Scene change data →
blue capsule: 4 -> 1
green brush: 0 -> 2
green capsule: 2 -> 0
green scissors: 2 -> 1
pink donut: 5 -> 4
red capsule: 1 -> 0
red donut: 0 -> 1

Required work → Final part of the records: return the line that contains "green capsule: 2 -> 0" and every line after it, exactly, with no other lines added.

Solution for this task →
green capsule: 2 -> 0
green scissors: 2 -> 1
pink donut: 5 -> 4
red capsule: 1 -> 0
red donut: 0 -> 1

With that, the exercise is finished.